Scan the material below for the word "white", then copy every line in which it appears.

_Data to examine_:
____________________

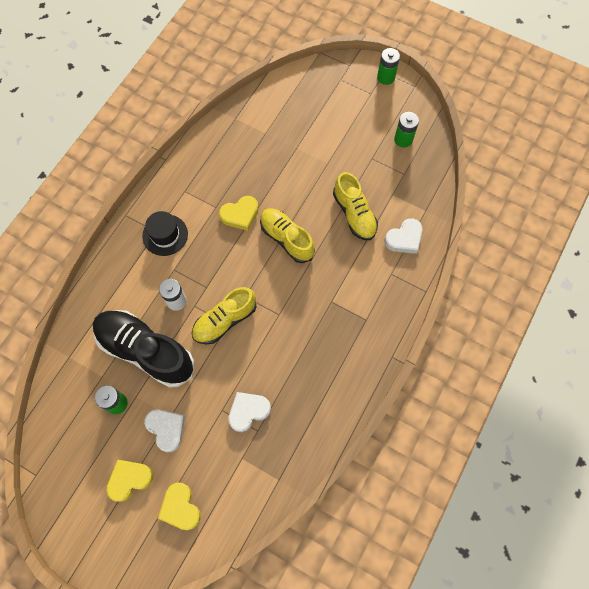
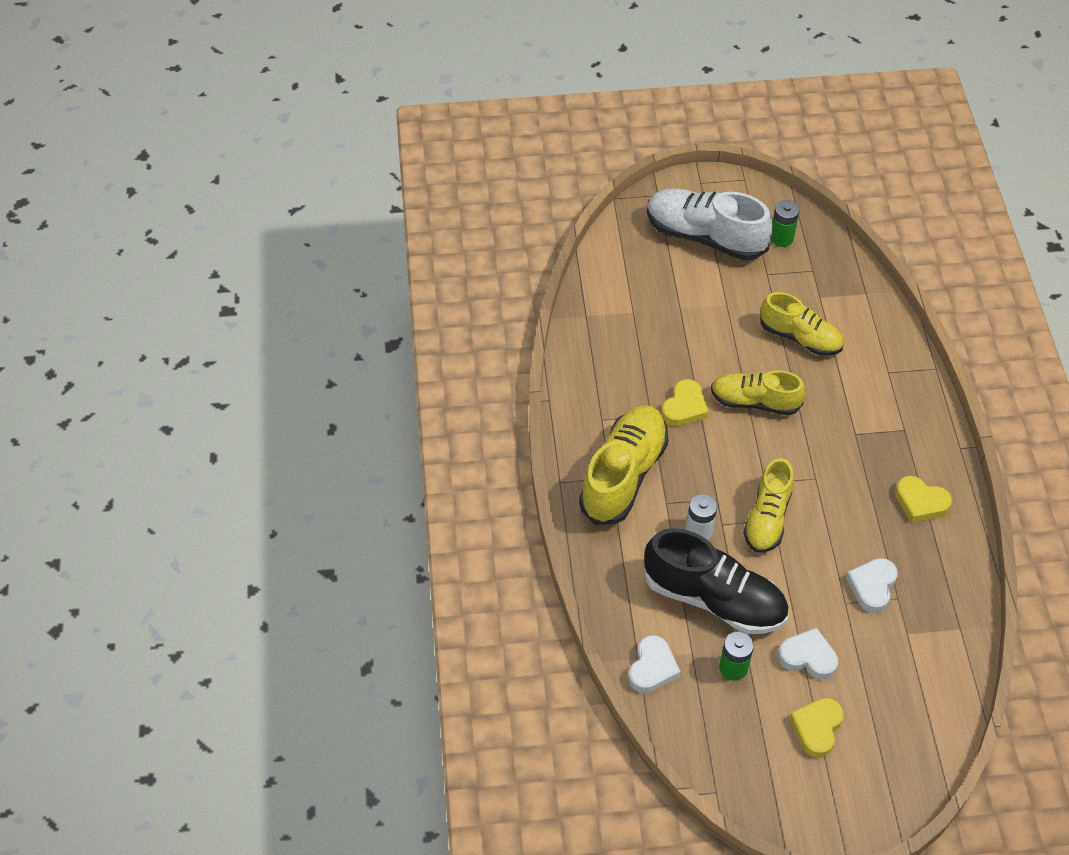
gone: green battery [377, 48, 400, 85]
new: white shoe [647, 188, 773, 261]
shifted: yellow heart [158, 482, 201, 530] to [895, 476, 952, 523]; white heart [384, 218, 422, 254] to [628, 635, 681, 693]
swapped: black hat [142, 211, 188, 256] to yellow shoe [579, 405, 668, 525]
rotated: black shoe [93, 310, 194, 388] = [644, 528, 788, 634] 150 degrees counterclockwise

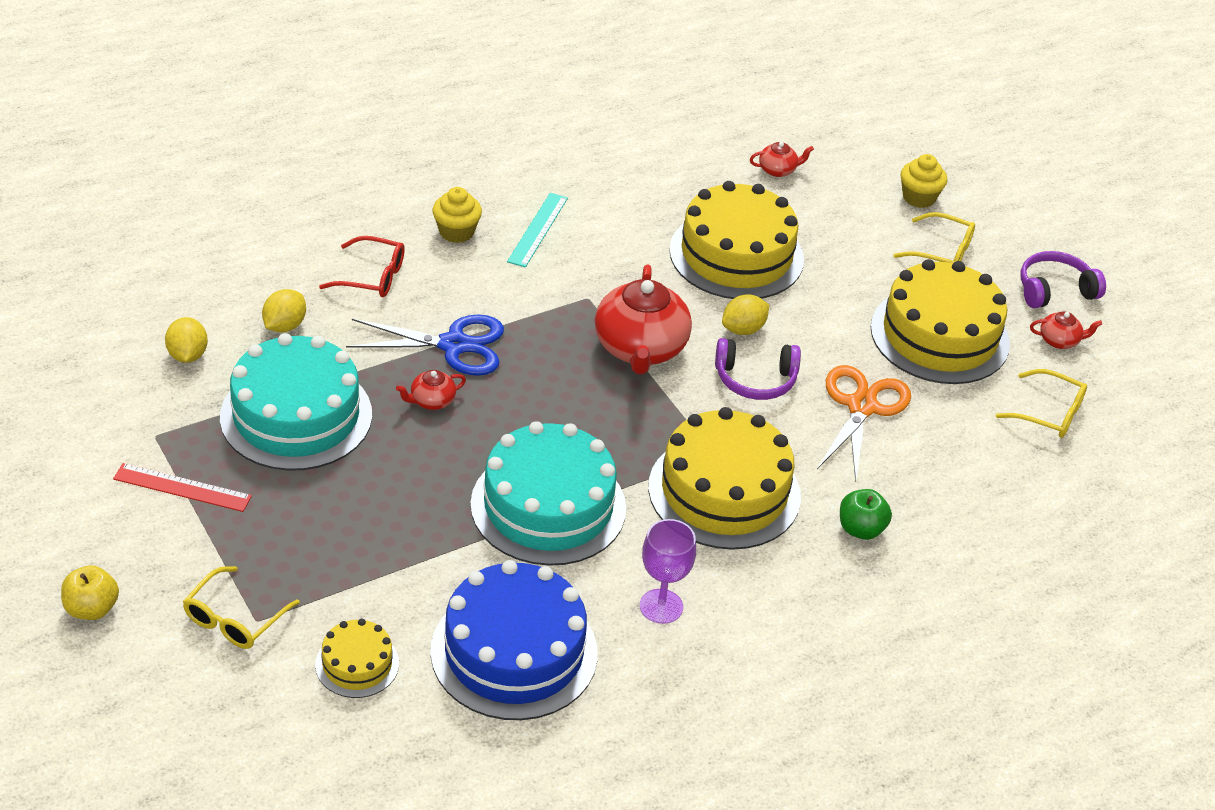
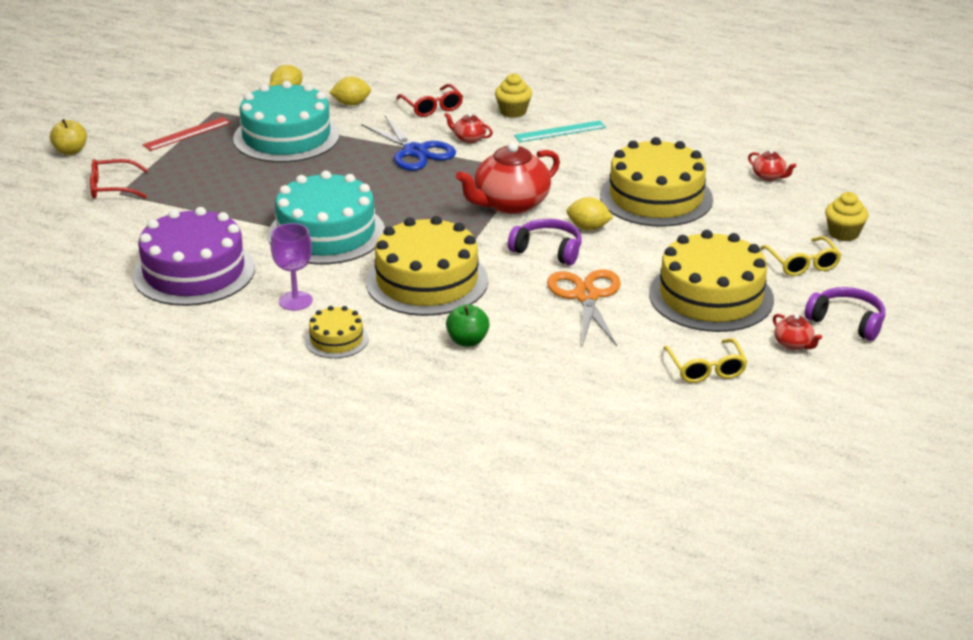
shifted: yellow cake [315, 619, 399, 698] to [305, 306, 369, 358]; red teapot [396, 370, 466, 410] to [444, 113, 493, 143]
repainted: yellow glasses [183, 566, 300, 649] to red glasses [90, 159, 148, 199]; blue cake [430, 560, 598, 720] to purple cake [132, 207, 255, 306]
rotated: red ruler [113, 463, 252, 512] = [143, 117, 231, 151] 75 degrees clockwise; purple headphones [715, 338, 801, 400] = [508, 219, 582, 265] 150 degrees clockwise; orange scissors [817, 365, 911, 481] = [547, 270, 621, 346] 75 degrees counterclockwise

____________________

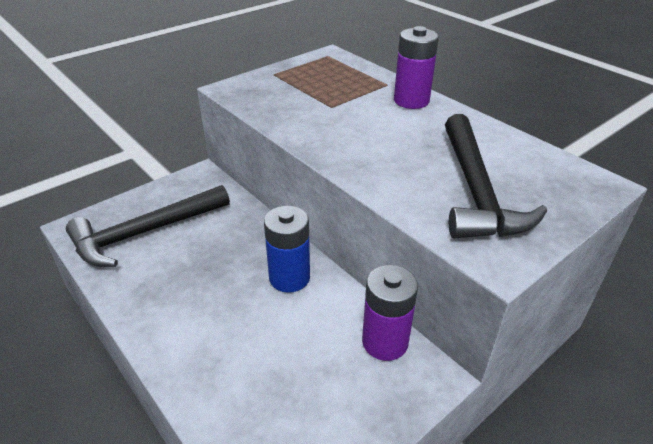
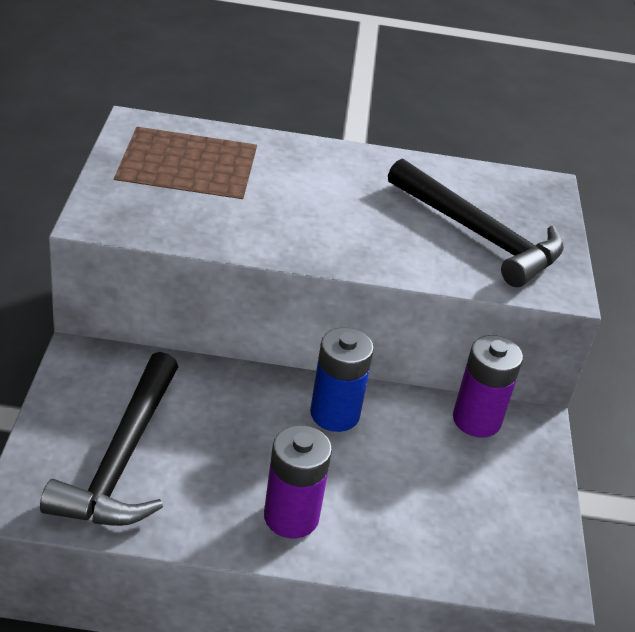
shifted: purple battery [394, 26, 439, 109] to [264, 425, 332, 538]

____________________

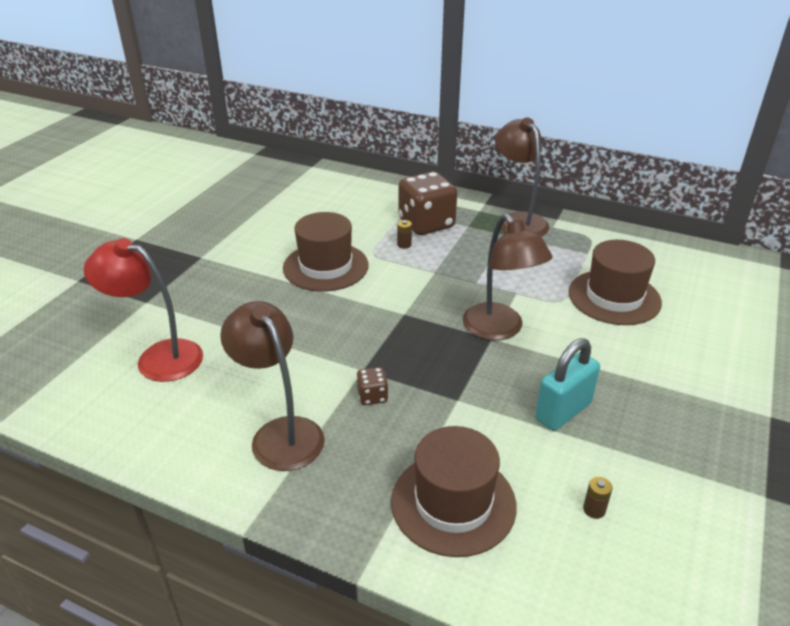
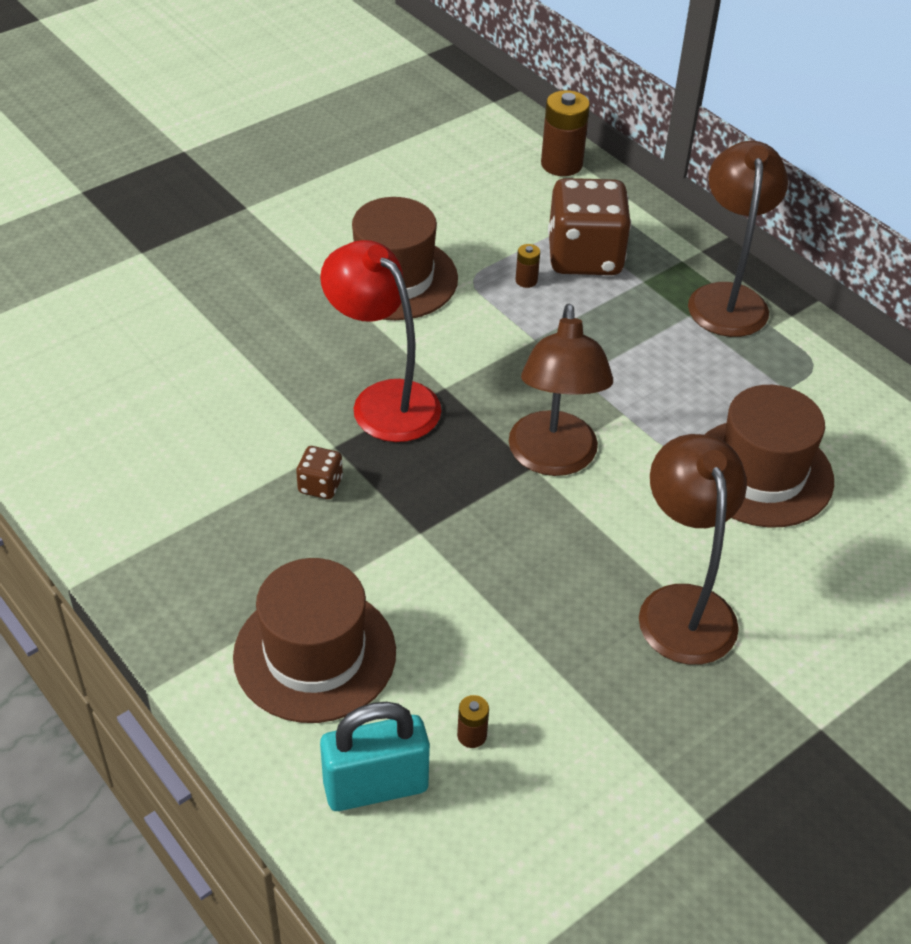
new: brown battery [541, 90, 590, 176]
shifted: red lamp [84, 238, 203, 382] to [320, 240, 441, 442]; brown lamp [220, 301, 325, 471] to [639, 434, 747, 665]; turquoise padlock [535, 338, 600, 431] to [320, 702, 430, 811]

____________________

_Answer to this problem_:
new: white shoe [647, 188, 773, 261]
shifted: yellow heart [158, 482, 201, 530] to [895, 476, 952, 523]; white heart [384, 218, 422, 254] to [628, 635, 681, 693]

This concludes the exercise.